(Object correspondence data)
━━━━
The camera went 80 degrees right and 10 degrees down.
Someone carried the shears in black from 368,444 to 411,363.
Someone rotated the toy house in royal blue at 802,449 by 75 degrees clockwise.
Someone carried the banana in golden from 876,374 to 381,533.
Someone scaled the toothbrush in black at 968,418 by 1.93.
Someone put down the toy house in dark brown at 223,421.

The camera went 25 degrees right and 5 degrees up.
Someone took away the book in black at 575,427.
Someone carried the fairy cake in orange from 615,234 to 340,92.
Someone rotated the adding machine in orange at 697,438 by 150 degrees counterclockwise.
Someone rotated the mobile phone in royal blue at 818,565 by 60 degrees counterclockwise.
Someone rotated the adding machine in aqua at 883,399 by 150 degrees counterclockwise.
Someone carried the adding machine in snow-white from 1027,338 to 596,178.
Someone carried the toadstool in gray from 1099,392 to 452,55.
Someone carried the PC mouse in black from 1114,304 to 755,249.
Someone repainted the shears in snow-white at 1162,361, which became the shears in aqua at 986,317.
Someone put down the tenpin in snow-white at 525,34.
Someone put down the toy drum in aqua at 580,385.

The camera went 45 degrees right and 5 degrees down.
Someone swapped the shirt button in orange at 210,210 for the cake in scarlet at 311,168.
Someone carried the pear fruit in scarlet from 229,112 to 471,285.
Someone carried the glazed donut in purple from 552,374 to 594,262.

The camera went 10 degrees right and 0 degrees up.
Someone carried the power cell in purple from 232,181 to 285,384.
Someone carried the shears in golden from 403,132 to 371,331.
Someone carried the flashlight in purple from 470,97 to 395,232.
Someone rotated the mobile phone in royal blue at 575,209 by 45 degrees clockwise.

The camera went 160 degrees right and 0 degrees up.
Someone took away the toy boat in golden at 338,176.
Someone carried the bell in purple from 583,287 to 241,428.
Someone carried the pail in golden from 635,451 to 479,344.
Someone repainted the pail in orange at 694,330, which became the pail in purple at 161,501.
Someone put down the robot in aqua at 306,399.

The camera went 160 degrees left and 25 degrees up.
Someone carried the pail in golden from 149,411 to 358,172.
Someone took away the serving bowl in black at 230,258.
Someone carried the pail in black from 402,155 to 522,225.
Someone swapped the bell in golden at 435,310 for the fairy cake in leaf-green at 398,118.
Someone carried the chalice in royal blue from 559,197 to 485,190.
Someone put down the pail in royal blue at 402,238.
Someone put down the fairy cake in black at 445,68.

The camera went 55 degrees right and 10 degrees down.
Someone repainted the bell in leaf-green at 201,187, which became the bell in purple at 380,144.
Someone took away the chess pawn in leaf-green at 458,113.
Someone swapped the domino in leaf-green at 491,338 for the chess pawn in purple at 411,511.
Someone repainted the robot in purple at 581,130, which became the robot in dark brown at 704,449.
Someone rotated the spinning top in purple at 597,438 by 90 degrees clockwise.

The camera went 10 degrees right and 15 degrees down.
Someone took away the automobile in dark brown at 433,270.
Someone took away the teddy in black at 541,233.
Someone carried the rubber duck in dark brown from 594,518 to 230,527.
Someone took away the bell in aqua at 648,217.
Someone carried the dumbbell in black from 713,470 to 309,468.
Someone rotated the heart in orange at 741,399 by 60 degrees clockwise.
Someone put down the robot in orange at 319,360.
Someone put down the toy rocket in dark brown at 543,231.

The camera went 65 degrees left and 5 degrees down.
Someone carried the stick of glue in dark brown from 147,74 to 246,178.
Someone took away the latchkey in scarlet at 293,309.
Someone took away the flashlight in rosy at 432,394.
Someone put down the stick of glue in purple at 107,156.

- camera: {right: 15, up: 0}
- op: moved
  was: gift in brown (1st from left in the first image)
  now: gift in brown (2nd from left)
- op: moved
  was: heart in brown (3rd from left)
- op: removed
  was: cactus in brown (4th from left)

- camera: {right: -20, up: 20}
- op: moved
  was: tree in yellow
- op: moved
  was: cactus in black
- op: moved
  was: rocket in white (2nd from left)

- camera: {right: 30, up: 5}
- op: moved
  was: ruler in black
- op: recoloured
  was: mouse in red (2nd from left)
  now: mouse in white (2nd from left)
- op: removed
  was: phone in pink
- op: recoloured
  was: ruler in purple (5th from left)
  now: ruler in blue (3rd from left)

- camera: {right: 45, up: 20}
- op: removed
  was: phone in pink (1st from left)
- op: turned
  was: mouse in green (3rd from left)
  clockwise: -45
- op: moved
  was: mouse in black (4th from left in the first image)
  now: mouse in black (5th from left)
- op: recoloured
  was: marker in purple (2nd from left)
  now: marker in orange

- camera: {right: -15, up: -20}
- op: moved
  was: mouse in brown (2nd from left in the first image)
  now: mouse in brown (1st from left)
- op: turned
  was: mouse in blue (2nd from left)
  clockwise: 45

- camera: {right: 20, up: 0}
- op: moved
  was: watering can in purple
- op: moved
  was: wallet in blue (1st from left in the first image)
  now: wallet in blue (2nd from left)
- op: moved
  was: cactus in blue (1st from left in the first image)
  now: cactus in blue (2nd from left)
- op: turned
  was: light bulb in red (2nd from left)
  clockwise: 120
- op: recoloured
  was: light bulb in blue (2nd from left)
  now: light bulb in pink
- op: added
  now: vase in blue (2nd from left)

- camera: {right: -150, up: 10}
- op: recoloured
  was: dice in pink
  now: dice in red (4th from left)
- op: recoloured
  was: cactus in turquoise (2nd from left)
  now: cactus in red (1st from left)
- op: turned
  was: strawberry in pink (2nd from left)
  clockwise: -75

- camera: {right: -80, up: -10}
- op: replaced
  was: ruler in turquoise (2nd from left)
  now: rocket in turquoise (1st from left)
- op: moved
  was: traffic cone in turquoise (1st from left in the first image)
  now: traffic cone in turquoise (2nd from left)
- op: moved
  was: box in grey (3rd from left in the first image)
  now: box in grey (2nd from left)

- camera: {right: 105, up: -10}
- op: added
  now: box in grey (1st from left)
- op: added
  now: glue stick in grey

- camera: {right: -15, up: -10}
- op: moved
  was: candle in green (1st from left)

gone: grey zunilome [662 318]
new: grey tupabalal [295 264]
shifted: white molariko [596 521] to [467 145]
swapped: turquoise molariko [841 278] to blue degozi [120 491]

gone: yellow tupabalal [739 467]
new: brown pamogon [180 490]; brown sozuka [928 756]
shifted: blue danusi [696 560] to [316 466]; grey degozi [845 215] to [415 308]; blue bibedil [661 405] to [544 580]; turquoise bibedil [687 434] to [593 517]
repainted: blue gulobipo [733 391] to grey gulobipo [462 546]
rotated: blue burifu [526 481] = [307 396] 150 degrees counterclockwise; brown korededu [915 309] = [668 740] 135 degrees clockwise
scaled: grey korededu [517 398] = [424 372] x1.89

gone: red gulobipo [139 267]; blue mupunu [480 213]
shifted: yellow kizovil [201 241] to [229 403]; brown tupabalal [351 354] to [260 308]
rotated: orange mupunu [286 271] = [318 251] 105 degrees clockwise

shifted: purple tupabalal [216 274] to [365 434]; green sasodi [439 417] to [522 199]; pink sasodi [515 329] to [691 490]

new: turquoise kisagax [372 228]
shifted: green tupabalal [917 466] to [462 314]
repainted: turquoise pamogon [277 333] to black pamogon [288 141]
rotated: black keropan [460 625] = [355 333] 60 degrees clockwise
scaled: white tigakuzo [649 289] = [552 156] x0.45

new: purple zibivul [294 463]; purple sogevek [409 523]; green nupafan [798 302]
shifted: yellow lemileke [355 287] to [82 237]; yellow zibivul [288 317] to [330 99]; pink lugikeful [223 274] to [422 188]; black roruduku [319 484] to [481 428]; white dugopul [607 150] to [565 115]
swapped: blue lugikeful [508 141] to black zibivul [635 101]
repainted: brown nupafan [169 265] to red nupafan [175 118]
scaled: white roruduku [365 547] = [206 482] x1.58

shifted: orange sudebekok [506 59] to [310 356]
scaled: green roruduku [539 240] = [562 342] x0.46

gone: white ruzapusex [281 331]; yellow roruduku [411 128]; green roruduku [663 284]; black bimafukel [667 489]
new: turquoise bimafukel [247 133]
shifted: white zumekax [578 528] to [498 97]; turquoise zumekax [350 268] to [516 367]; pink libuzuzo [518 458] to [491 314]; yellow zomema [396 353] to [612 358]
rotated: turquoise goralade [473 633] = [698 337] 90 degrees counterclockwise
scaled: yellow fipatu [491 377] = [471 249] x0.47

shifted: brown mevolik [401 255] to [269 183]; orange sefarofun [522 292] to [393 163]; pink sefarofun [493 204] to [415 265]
━━━━
• **Required action**
Figure out the number of lines above in which the string "gift" appears. Only the number should be given.

• **Exercise result**
2